Start of Data segment
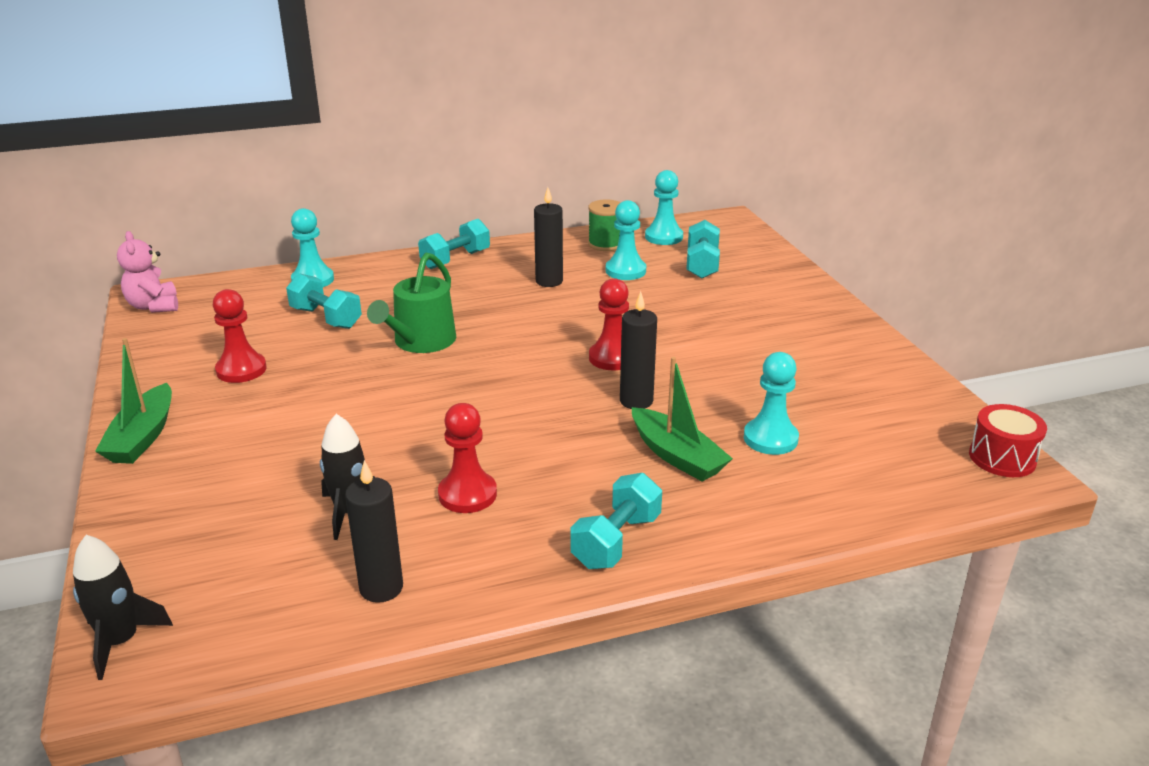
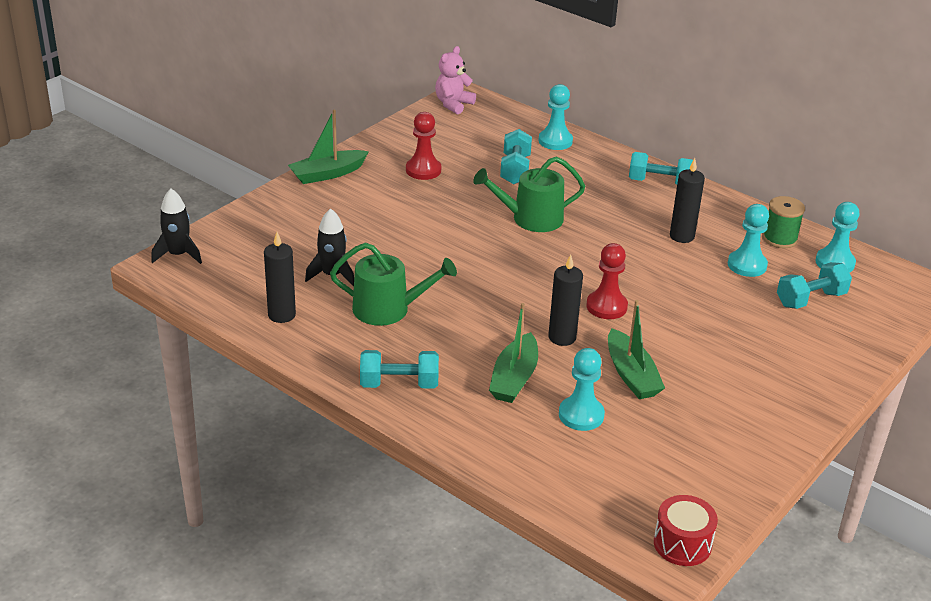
camera: 55 degrees right, 5 degrees up
red pawn [438,403,497,513] -> green watering can [330,243,457,326]
none -> green boat [608,300,665,399]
End of Data segment
**Aim of the task**
Repeat precisely the lines of the data starting at the one containing "red pawn [438,403,497,513]", last line included.

**Answer area**
red pawn [438,403,497,513] -> green watering can [330,243,457,326]
none -> green boat [608,300,665,399]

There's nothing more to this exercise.